[PROMPT]
Without changing a thing, reproduce the entire listing and leave out its pictures.

[SOURCE DATA]
◆ ◆ ◆ ◆ ◆ ◆ ◆

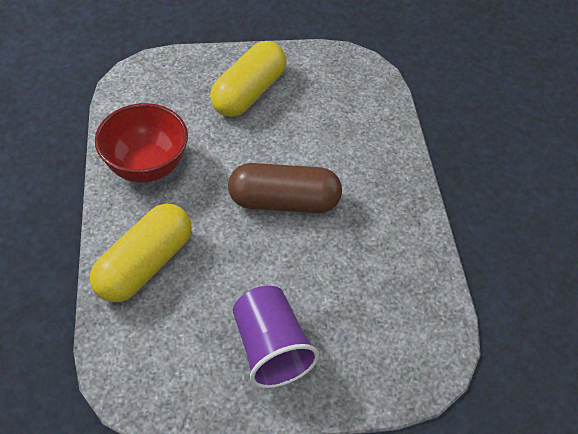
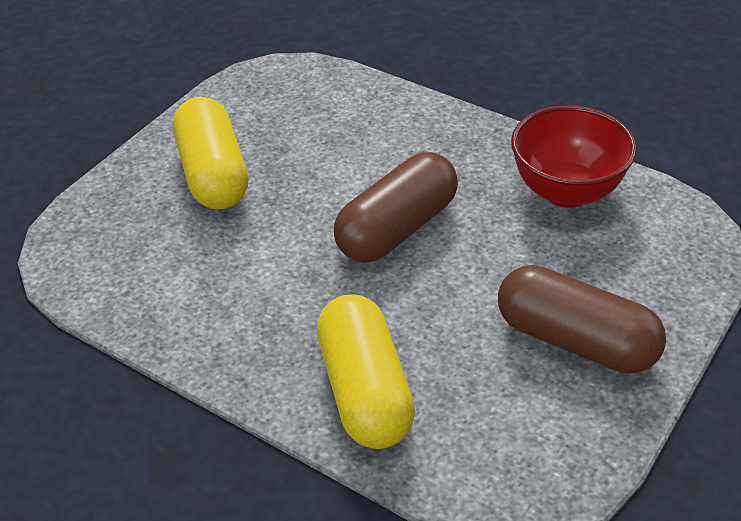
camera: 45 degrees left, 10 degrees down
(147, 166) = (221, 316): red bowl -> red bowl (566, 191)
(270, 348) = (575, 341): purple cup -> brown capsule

◆ ◆ ◆ ◆ ◆ ◆ ◆

[TASK RESULT]
camera: 45 degrees left, 10 degrees down
(147, 166) = (221, 316): red bowl -> red bowl (566, 191)
(270, 348) = (575, 341): purple cup -> brown capsule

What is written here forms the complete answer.